MATERIALS PROVIDED

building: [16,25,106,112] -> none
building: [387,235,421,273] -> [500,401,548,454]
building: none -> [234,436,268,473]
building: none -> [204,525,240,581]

--

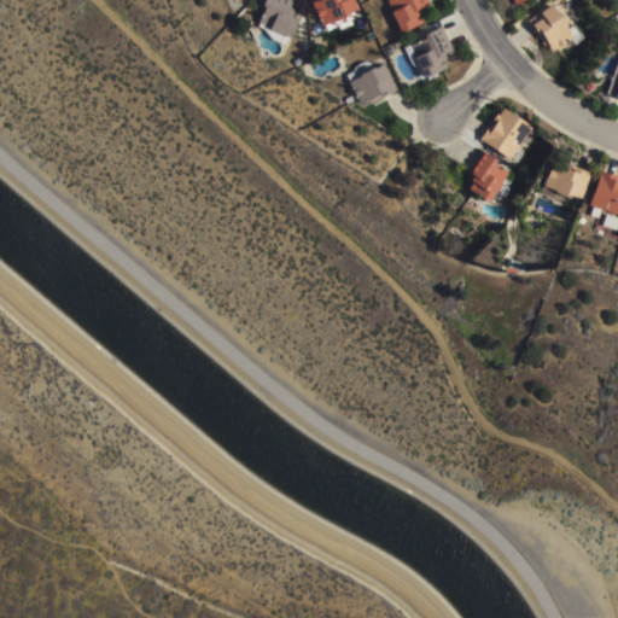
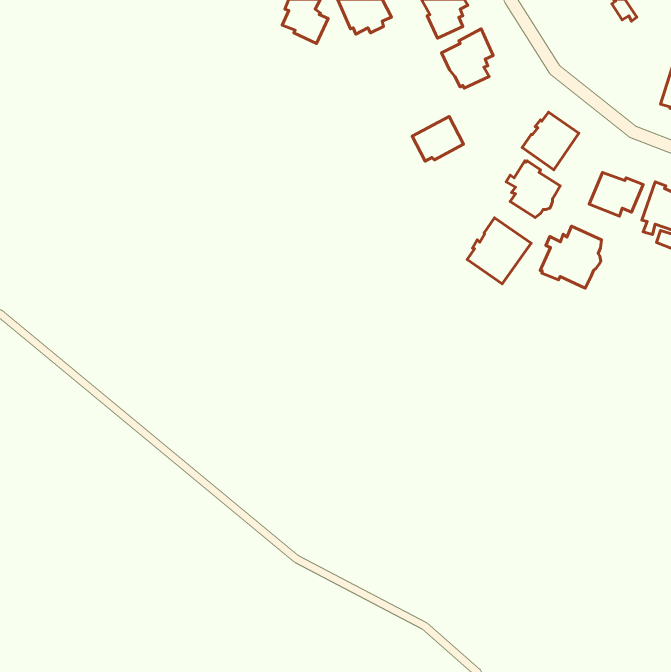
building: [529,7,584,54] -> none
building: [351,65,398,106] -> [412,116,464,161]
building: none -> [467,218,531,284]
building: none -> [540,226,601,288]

TRY IT
Return only the part of the records above that opens with the line containing "building: [16,25,106,112] -> none" and closes with the line containing "building: none -> [204,525,240,581]", ends included.

FINAL ANSWER
building: [16,25,106,112] -> none
building: [387,235,421,273] -> [500,401,548,454]
building: none -> [234,436,268,473]
building: none -> [204,525,240,581]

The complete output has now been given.